Task brief = Each line of the material, from the first through the one containing "V1: 2.5V (plus", is to be written out exactly.

Materials provided =

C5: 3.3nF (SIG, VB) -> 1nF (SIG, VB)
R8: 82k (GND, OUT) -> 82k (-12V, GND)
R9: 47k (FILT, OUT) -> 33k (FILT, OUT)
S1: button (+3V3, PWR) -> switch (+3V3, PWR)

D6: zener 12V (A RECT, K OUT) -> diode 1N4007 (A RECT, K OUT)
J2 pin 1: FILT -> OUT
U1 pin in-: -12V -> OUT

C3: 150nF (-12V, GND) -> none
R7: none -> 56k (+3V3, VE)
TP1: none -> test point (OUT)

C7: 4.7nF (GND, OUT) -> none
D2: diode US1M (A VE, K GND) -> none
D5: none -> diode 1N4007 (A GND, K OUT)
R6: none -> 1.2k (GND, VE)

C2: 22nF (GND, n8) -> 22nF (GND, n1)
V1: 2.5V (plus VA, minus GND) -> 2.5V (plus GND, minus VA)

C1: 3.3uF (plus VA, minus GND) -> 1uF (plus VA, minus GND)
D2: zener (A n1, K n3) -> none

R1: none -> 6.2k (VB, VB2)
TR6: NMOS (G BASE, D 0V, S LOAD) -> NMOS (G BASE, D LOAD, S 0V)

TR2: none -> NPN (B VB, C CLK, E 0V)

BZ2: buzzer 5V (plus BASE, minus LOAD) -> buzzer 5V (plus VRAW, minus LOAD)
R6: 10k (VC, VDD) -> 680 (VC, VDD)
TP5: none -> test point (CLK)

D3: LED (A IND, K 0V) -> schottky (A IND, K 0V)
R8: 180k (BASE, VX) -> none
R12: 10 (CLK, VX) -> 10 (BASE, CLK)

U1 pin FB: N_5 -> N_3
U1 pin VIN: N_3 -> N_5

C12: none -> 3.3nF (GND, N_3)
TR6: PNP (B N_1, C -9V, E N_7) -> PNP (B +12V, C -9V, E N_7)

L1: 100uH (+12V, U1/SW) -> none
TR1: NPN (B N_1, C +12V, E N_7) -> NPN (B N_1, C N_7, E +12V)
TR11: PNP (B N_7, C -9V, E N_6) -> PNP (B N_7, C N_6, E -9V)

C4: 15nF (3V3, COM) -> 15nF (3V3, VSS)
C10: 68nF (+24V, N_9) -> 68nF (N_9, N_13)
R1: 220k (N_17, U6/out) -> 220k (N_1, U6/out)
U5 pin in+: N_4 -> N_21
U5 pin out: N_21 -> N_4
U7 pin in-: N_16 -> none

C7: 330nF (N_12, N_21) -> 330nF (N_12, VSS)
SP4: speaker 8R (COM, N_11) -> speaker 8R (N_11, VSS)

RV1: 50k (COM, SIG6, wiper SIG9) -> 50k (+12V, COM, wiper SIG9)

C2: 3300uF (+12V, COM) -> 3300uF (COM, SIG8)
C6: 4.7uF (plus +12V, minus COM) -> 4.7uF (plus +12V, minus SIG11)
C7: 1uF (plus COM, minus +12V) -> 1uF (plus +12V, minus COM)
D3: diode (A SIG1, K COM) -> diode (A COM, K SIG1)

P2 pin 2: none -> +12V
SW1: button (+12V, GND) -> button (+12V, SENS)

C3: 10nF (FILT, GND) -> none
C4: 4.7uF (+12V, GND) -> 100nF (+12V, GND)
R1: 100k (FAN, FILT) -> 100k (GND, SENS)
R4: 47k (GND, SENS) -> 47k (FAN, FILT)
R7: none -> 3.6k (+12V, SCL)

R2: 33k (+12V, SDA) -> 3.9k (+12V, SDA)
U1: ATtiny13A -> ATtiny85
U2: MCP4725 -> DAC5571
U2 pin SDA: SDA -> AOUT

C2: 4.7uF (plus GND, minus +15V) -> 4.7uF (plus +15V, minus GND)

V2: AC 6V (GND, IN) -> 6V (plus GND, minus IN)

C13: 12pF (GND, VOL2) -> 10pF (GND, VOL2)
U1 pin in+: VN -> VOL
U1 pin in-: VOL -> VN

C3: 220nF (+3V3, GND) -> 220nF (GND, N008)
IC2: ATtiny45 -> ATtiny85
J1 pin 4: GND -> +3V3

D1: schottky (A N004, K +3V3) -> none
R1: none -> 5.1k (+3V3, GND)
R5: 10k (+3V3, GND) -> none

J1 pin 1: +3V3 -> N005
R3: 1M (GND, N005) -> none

Solution to this exercise =
C5: 3.3nF (SIG, VB) -> 1nF (SIG, VB)
R8: 82k (GND, OUT) -> 82k (-12V, GND)
R9: 47k (FILT, OUT) -> 33k (FILT, OUT)
S1: button (+3V3, PWR) -> switch (+3V3, PWR)

D6: zener 12V (A RECT, K OUT) -> diode 1N4007 (A RECT, K OUT)
J2 pin 1: FILT -> OUT
U1 pin in-: -12V -> OUT

C3: 150nF (-12V, GND) -> none
R7: none -> 56k (+3V3, VE)
TP1: none -> test point (OUT)

C7: 4.7nF (GND, OUT) -> none
D2: diode US1M (A VE, K GND) -> none
D5: none -> diode 1N4007 (A GND, K OUT)
R6: none -> 1.2k (GND, VE)

C2: 22nF (GND, n8) -> 22nF (GND, n1)
V1: 2.5V (plus VA, minus GND) -> 2.5V (plus GND, minus VA)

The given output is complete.